=== Begin Enclosure ===
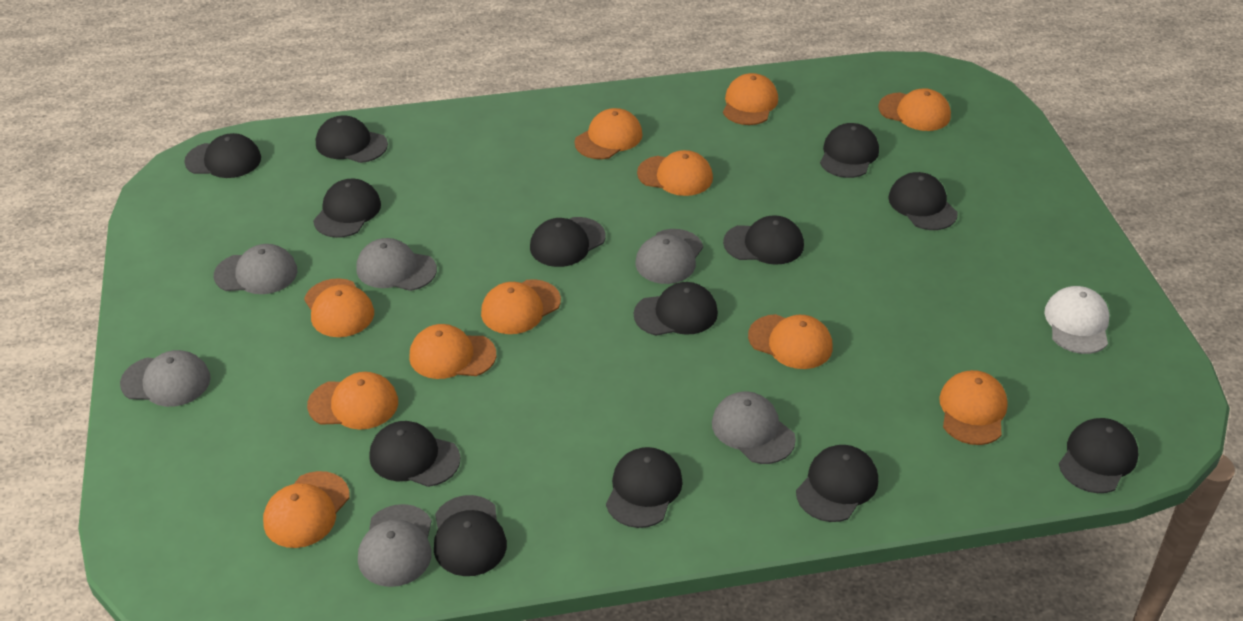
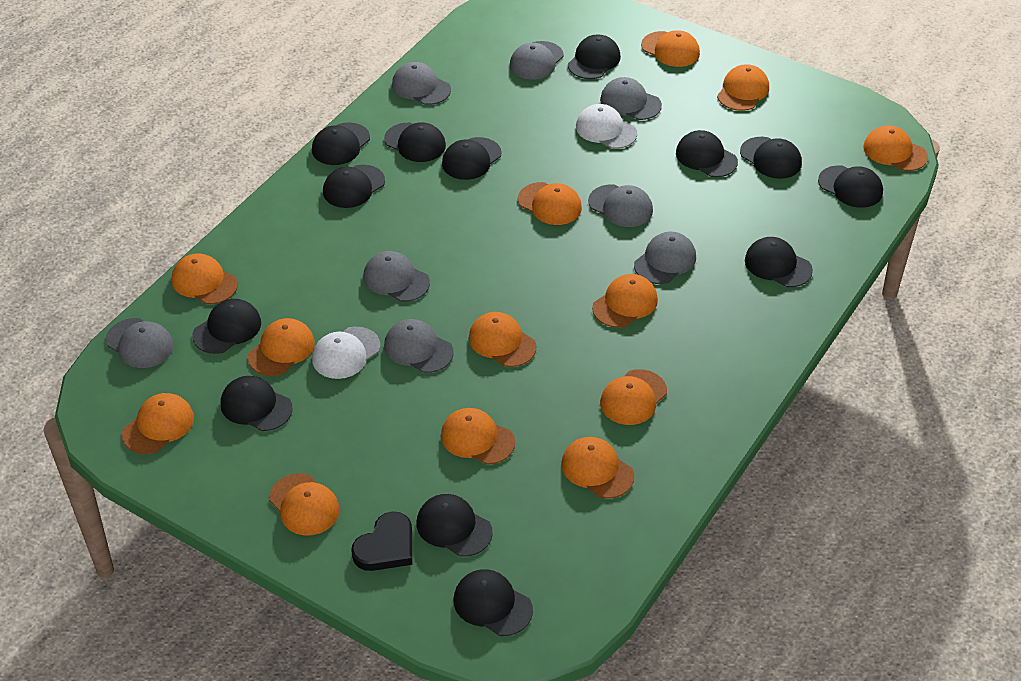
black heart: none = 0 -> [351,512,412,571] = 1
grey cap: [120,350,211,407] [214,244,297,294] [356,238,437,291] [358,504,432,587] [635,229,703,284] [712,392,796,464] = 6 -> [105,318,174,368] [363,251,430,302] [384,319,454,373] [392,62,451,105] [510,41,564,80] [588,185,653,227] [600,77,662,120] [634,232,696,284] = 8
orange cap: [263,471,350,548] [304,278,374,337] [307,372,398,430] [409,324,496,379] [481,279,561,334] [574,108,643,159] [637,150,713,196] [723,73,778,125] [748,314,833,369] [878,88,951,131] [939,370,1008,445] = 11 -> [122,393,194,454] [172,253,238,304] [248,318,315,376] [269,473,340,535] [441,408,515,465] [469,312,536,367] [518,182,582,225] [561,437,634,499] [592,274,658,328] [600,369,667,425] [641,30,700,67] [717,64,769,111] [863,126,928,171] = 13
white cap: [1044,286,1110,354] = 1 -> [312,327,381,379] [576,104,637,149] = 2

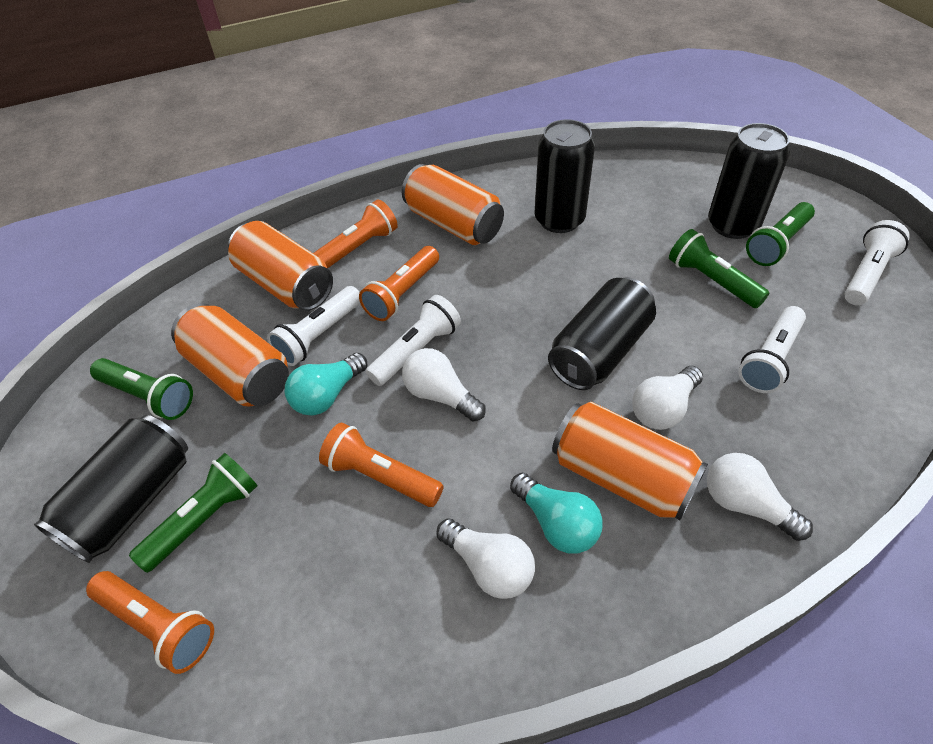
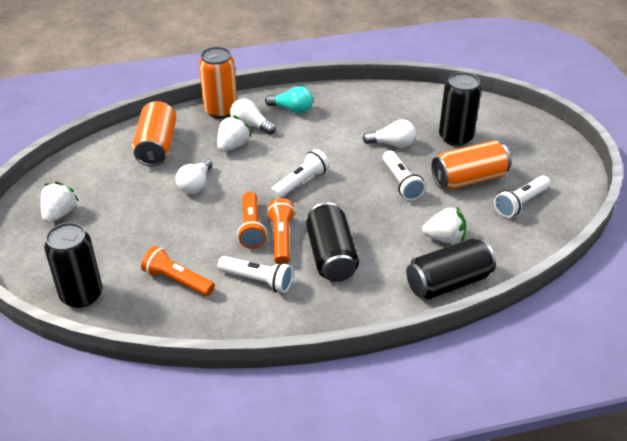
green flashlight: [90,358,193,420] [129,453,257,573] [669,229,769,308] [746,202,815,266] = 4 -> none = 0
orange can: [171,303,289,407] [228,221,333,311] [402,164,504,245] [552,402,708,521] = 4 -> [132,101,176,166] [199,47,237,118] [431,140,511,190] = 3
orange flashlight: [86,571,214,674] [313,199,398,268] [319,423,444,507] [359,246,439,321] = 4 -> [141,246,215,296] [237,191,267,249] [267,198,295,264] = 3
turquoise light bulb: [285,353,368,416] [510,473,603,554] = 2 -> [265,86,313,114] = 1
white light bulb: [402,348,486,421] [436,518,535,599] [632,366,703,430] [707,453,813,541] = 4 -> [176,158,212,194] [230,98,276,134] [362,119,416,148] = 3
white strawberry: none = 0 -> [40,182,79,223] [217,116,252,152] [422,207,466,244] = 3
=== End Enclosure ===
» What needs to be done: Look above for the line with "orange can: [171,303,289,407]" and the line with "orange flashlight: [86,571,214,674]"; transcribe both and all lines in between, exactly, and nothing else.

» Expected output:
orange can: [171,303,289,407] [228,221,333,311] [402,164,504,245] [552,402,708,521] = 4 -> [132,101,176,166] [199,47,237,118] [431,140,511,190] = 3
orange flashlight: [86,571,214,674] [313,199,398,268] [319,423,444,507] [359,246,439,321] = 4 -> [141,246,215,296] [237,191,267,249] [267,198,295,264] = 3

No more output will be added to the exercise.